# Problem to solve
Each line of the data that includes the string "none" is to be copied out.

# Source data
......

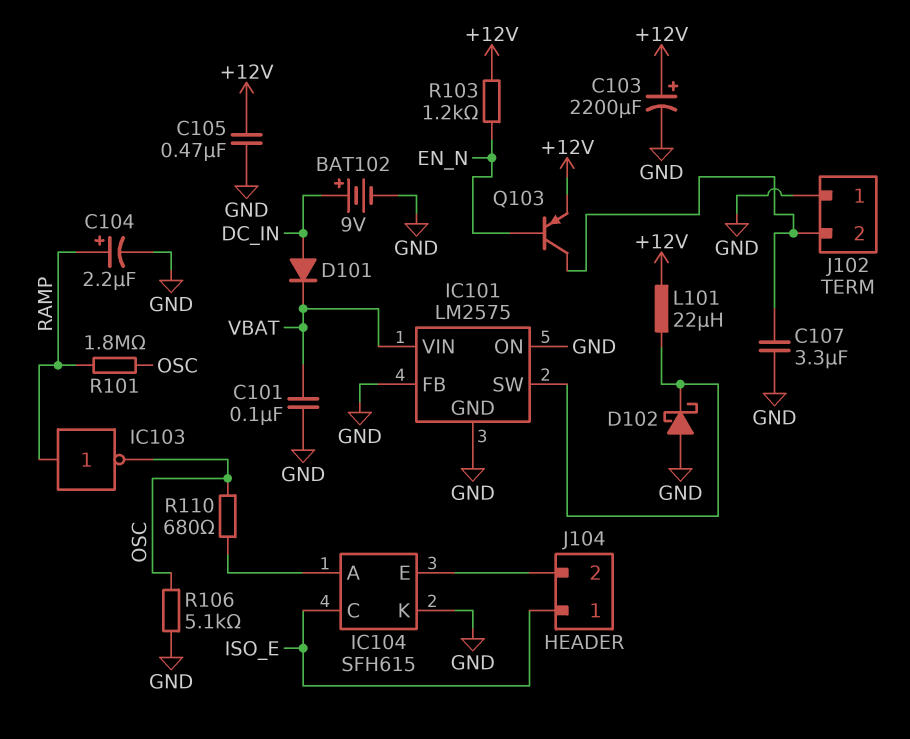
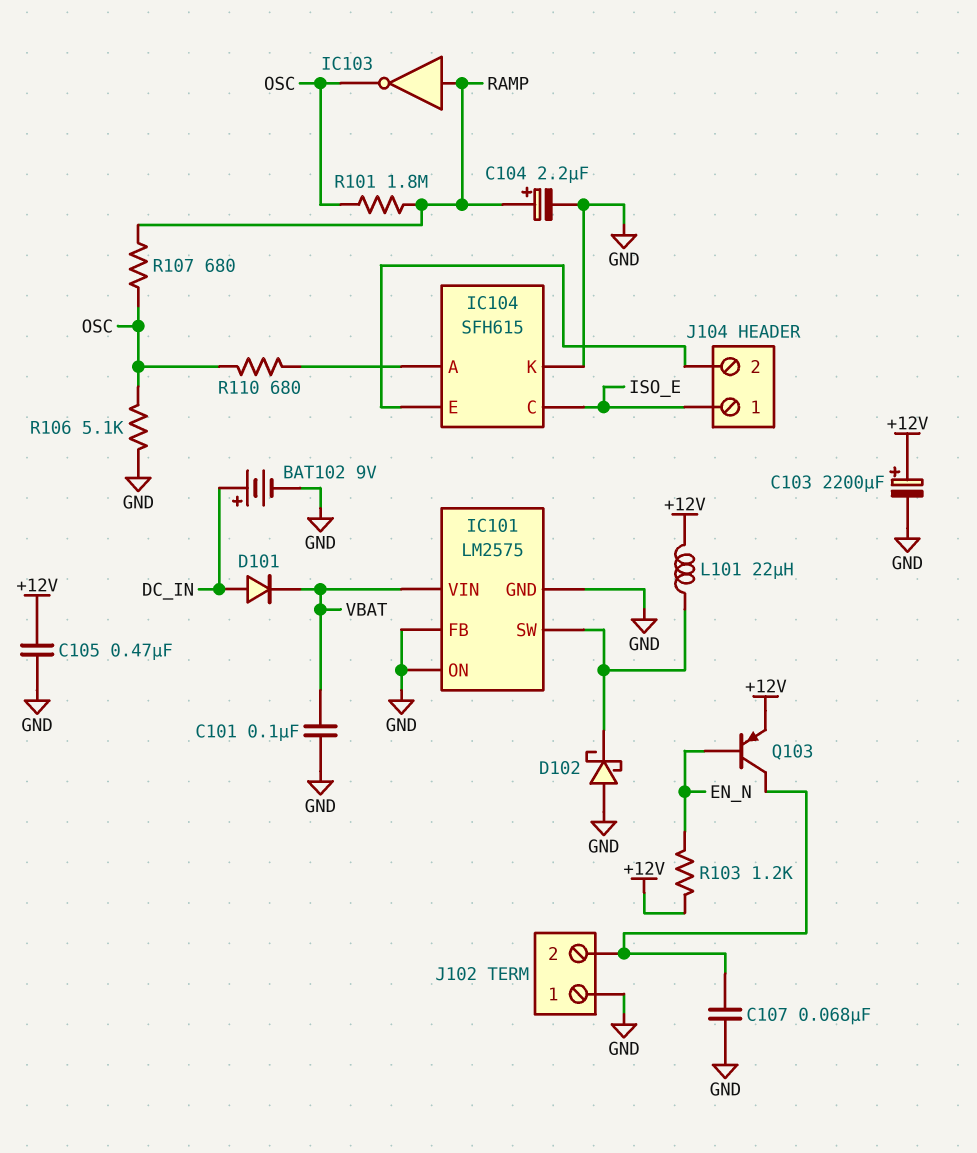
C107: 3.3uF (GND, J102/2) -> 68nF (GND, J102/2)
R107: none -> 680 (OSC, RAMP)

......

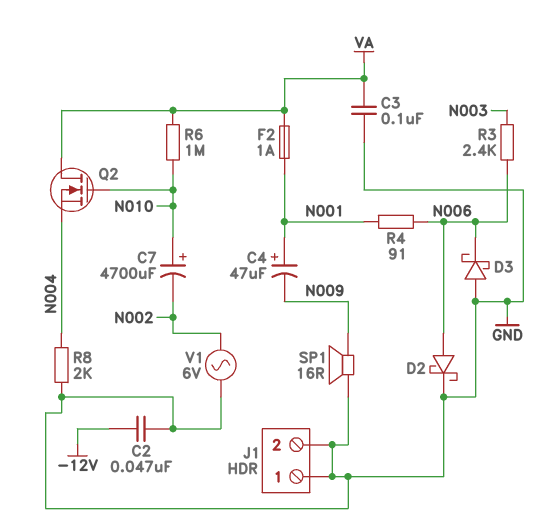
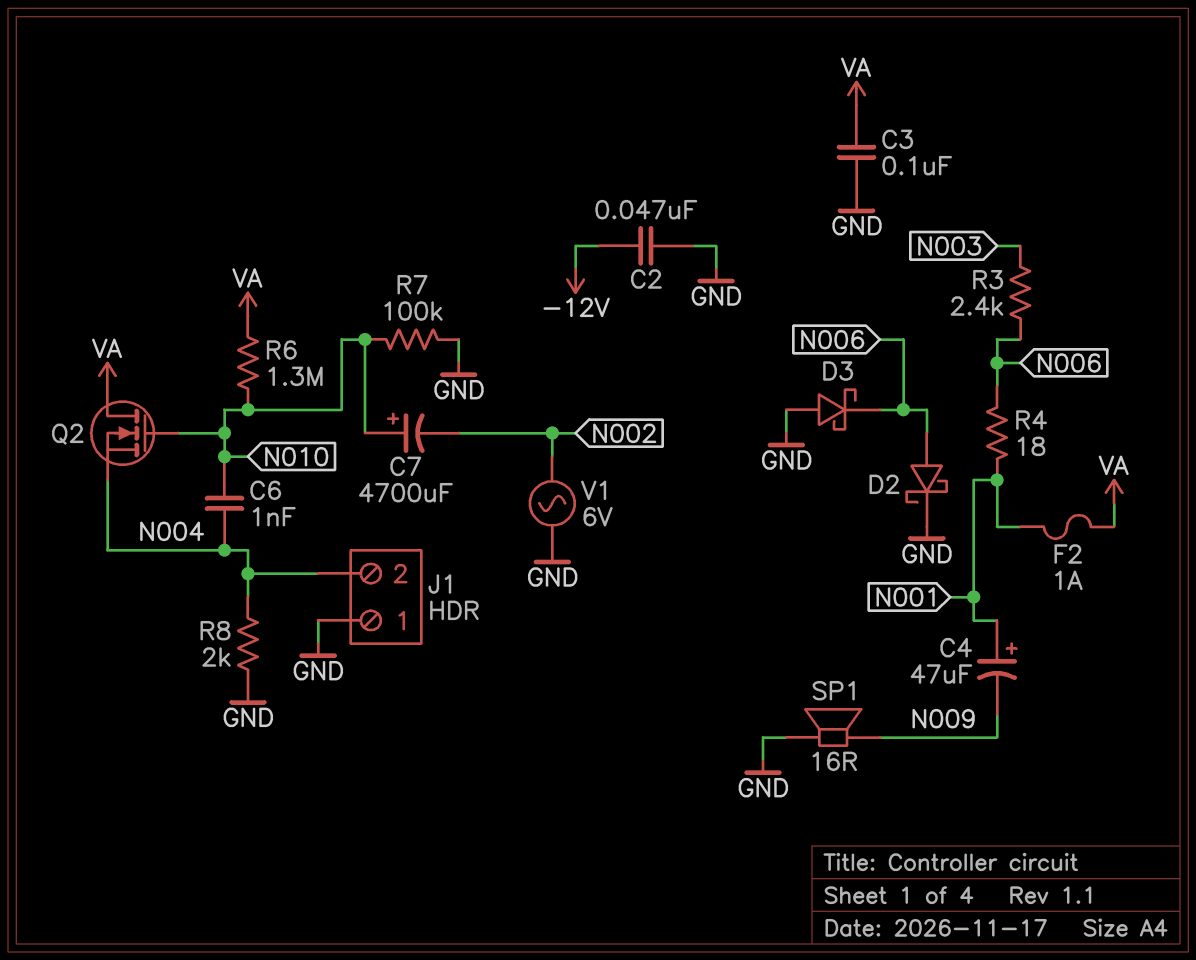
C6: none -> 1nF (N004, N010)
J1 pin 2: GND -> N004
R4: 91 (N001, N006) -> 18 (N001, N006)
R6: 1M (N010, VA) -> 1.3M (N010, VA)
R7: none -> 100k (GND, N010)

......

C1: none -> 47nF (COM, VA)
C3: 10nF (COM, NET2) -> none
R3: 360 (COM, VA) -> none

......

# Output below
R107: none -> 680 (OSC, RAMP)
C6: none -> 1nF (N004, N010)
R7: none -> 100k (GND, N010)
C1: none -> 47nF (COM, VA)
C3: 10nF (COM, NET2) -> none
R3: 360 (COM, VA) -> none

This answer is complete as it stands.